ACTION ITEM> Reproduce exactly, and only, the lines below from the one containing "camera: 60 degrees left, 10 degrees up" through the one containing "none -> green spinning top [303,136,353,194]".

(Object correspondence data)
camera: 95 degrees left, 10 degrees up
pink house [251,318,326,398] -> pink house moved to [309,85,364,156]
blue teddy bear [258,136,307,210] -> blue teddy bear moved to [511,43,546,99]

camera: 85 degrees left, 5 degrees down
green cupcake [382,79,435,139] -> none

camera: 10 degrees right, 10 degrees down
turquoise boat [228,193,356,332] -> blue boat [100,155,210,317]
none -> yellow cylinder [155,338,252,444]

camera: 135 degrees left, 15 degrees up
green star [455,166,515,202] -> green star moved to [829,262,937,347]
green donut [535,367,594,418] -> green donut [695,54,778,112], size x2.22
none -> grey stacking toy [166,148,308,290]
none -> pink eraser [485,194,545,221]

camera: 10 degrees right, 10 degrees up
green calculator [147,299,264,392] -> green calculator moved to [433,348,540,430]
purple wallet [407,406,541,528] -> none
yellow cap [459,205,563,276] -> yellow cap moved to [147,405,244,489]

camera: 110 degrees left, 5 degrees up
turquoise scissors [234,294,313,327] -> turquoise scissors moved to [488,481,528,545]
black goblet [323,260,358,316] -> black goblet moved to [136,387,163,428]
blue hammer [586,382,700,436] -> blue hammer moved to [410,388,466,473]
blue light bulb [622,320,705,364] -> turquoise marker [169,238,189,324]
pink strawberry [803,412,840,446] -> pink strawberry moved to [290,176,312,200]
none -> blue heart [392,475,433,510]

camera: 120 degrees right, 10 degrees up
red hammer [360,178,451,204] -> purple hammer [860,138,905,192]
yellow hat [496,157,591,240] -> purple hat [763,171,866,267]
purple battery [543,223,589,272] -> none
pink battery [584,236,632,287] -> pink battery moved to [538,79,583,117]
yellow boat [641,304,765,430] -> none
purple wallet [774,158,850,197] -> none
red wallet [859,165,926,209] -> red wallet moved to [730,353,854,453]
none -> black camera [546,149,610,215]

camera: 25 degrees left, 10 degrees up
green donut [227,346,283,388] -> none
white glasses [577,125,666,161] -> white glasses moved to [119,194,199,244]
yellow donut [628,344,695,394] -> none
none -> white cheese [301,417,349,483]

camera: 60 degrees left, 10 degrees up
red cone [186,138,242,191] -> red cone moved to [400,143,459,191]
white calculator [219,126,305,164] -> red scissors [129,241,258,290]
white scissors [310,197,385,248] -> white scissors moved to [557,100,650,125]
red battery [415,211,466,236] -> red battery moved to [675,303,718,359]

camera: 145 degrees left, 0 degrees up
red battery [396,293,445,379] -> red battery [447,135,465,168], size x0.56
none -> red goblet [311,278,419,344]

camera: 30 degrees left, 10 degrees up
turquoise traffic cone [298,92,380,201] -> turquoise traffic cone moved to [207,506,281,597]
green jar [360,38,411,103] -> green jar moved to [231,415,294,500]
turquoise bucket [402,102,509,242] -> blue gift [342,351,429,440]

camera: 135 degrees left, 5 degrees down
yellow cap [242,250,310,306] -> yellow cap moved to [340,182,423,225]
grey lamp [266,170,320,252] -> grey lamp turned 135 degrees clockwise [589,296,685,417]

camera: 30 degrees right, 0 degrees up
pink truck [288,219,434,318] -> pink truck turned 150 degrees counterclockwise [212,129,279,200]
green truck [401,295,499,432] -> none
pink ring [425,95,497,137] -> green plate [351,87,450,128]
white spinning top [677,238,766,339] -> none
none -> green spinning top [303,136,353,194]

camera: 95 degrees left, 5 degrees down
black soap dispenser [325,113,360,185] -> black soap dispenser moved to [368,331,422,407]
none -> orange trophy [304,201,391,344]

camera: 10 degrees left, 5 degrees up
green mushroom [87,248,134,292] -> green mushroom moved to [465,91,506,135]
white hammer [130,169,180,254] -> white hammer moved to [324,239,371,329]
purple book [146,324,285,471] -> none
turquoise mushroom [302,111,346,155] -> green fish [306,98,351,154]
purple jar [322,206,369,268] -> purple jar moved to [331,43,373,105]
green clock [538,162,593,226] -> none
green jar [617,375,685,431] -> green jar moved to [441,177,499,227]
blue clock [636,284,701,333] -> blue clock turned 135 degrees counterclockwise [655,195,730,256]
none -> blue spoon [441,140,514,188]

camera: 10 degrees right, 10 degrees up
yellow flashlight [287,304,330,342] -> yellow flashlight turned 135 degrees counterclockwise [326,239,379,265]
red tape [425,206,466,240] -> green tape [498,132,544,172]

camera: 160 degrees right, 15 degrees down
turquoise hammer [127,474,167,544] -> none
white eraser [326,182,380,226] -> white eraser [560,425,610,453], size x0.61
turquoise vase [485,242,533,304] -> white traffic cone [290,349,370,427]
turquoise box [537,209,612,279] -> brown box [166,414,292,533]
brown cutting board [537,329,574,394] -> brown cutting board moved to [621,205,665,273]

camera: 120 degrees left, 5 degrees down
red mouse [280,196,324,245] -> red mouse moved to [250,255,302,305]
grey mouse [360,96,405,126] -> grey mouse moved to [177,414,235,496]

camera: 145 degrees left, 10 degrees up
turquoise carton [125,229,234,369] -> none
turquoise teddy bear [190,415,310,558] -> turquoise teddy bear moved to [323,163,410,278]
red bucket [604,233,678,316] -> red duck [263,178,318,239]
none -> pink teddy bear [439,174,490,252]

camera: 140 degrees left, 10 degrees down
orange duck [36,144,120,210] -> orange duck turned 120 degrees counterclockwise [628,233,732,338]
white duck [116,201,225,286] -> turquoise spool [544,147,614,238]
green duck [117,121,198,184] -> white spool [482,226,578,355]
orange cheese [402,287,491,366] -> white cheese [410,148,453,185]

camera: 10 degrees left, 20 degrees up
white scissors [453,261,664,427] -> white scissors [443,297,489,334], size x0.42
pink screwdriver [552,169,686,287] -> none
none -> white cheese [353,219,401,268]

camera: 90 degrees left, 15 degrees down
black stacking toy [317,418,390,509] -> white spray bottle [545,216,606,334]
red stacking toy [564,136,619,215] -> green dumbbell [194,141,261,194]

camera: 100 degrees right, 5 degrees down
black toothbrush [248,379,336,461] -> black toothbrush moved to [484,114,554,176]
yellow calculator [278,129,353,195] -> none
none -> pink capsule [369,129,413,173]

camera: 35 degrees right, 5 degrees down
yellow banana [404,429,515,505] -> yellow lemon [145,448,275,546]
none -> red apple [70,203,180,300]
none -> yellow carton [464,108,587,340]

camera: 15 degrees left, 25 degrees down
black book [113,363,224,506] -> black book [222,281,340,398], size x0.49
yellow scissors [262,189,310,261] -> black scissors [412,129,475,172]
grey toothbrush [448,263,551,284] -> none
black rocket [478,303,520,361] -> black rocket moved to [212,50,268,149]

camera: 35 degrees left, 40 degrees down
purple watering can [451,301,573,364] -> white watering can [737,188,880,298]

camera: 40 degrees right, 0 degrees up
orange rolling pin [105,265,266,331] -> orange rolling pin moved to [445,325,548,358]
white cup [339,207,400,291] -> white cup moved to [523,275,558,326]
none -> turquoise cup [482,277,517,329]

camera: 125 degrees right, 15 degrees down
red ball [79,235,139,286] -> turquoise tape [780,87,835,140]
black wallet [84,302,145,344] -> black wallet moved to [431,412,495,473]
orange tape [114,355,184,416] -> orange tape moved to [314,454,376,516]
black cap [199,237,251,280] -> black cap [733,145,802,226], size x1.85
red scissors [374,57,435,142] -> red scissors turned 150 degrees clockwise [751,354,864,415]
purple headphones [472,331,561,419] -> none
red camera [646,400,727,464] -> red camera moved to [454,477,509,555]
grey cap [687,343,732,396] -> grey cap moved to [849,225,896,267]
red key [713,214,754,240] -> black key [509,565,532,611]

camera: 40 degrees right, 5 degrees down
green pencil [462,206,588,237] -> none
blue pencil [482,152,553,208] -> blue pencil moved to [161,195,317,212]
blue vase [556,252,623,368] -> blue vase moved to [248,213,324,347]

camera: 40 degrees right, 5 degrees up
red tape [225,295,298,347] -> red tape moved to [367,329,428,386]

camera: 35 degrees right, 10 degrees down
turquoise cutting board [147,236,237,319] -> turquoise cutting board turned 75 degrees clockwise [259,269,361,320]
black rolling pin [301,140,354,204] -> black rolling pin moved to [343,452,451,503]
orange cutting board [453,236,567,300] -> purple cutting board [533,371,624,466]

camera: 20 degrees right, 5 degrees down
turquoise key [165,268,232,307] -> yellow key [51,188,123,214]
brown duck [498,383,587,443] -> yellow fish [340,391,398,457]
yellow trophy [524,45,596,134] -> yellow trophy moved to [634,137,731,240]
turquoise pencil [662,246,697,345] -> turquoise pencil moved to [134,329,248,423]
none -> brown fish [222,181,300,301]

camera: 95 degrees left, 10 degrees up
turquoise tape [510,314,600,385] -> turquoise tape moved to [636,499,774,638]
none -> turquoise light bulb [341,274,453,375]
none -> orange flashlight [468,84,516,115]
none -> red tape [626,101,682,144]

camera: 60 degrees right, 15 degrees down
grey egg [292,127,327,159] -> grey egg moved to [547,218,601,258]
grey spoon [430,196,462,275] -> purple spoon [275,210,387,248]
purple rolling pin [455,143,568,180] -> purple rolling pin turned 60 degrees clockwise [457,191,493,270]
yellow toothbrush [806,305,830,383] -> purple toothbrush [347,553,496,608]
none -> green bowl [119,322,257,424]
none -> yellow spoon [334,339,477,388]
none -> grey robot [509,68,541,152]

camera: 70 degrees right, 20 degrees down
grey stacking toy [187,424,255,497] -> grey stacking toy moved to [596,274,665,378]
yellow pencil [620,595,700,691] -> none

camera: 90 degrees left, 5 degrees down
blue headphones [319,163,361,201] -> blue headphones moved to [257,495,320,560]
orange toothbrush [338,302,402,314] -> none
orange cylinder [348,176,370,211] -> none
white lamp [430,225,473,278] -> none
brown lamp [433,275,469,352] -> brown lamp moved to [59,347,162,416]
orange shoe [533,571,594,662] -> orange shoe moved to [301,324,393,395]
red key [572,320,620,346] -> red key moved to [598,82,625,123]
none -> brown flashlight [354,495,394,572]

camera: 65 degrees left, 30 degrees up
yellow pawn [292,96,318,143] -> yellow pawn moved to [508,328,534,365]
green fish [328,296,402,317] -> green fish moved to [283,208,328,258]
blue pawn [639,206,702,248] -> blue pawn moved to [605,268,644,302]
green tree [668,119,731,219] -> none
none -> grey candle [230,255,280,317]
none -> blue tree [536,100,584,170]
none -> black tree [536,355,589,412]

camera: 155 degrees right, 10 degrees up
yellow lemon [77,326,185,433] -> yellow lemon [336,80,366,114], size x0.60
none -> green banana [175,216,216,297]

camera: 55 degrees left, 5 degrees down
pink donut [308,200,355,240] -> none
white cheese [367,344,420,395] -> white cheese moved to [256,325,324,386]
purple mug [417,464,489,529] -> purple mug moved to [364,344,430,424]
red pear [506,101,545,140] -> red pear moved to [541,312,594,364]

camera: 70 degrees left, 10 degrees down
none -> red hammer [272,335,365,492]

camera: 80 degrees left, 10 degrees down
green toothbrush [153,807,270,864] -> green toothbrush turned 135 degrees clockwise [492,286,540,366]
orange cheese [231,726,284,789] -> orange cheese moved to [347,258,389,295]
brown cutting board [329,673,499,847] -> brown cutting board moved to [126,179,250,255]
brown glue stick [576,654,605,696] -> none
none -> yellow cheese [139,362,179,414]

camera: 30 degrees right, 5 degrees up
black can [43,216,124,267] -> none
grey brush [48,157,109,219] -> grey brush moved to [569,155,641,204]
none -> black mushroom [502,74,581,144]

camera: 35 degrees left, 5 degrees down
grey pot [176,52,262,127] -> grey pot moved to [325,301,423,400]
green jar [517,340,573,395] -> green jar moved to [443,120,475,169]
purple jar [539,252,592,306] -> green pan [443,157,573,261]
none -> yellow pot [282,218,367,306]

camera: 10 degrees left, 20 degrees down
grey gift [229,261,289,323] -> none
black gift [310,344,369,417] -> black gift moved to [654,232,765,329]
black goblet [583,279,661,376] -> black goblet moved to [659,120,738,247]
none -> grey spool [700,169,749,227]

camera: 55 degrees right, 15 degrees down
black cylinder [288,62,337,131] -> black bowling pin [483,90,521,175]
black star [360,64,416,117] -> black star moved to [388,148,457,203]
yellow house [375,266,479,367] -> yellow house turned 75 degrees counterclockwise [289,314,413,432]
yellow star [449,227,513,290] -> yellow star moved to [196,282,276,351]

TASK RESPONSE>
camera: 60 degrees left, 10 degrees up
red cone [186,138,242,191] -> red cone moved to [400,143,459,191]
white calculator [219,126,305,164] -> red scissors [129,241,258,290]
white scissors [310,197,385,248] -> white scissors moved to [557,100,650,125]
red battery [415,211,466,236] -> red battery moved to [675,303,718,359]

camera: 145 degrees left, 0 degrees up
red battery [396,293,445,379] -> red battery [447,135,465,168], size x0.56
none -> red goblet [311,278,419,344]

camera: 30 degrees left, 10 degrees up
turquoise traffic cone [298,92,380,201] -> turquoise traffic cone moved to [207,506,281,597]
green jar [360,38,411,103] -> green jar moved to [231,415,294,500]
turquoise bucket [402,102,509,242] -> blue gift [342,351,429,440]

camera: 135 degrees left, 5 degrees down
yellow cap [242,250,310,306] -> yellow cap moved to [340,182,423,225]
grey lamp [266,170,320,252] -> grey lamp turned 135 degrees clockwise [589,296,685,417]

camera: 30 degrees right, 0 degrees up
pink truck [288,219,434,318] -> pink truck turned 150 degrees counterclockwise [212,129,279,200]
green truck [401,295,499,432] -> none
pink ring [425,95,497,137] -> green plate [351,87,450,128]
white spinning top [677,238,766,339] -> none
none -> green spinning top [303,136,353,194]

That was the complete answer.